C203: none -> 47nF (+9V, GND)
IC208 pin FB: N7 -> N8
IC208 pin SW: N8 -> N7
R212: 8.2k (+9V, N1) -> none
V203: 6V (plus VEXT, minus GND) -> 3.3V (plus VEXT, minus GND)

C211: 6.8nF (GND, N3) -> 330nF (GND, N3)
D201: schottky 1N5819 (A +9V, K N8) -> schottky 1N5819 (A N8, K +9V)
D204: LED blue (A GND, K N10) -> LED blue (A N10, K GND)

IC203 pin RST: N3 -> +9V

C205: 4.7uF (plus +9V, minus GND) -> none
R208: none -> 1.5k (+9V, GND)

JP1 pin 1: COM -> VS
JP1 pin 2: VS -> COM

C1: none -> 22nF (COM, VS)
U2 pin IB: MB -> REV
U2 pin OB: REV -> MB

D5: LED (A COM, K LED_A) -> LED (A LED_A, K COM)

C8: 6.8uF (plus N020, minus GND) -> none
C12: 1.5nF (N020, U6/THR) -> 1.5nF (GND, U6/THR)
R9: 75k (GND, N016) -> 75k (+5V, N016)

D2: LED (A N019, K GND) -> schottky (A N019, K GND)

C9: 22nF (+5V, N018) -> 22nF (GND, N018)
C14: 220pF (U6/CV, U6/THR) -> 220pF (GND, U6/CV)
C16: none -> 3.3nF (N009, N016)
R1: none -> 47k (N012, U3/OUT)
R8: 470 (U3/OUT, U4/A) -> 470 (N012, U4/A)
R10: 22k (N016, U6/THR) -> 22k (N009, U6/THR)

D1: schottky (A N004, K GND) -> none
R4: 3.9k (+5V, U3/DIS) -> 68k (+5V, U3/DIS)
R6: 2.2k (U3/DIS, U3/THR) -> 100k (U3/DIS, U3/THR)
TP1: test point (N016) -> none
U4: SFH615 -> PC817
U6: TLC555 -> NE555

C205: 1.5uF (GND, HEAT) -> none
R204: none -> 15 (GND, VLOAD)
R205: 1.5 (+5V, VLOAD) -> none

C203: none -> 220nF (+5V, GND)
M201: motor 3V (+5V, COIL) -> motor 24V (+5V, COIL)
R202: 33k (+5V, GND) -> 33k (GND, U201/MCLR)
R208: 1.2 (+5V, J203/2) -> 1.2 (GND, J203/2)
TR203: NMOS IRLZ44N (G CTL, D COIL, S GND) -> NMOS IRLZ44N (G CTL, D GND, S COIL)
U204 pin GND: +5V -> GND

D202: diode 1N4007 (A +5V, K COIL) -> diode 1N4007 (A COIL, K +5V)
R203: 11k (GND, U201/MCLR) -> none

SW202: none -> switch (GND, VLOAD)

*TASK GOAL*
After locating the line holding "C14: 220pF (U6/CV, U6/THR)" above, output exactly that line and every line after it through the line holding "R204: none -> 15 (GND, VLOAD)". Include nothing else.

*RESPONSE FOR THIS EXERCISE*
C14: 220pF (U6/CV, U6/THR) -> 220pF (GND, U6/CV)
C16: none -> 3.3nF (N009, N016)
R1: none -> 47k (N012, U3/OUT)
R8: 470 (U3/OUT, U4/A) -> 470 (N012, U4/A)
R10: 22k (N016, U6/THR) -> 22k (N009, U6/THR)

D1: schottky (A N004, K GND) -> none
R4: 3.9k (+5V, U3/DIS) -> 68k (+5V, U3/DIS)
R6: 2.2k (U3/DIS, U3/THR) -> 100k (U3/DIS, U3/THR)
TP1: test point (N016) -> none
U4: SFH615 -> PC817
U6: TLC555 -> NE555

C205: 1.5uF (GND, HEAT) -> none
R204: none -> 15 (GND, VLOAD)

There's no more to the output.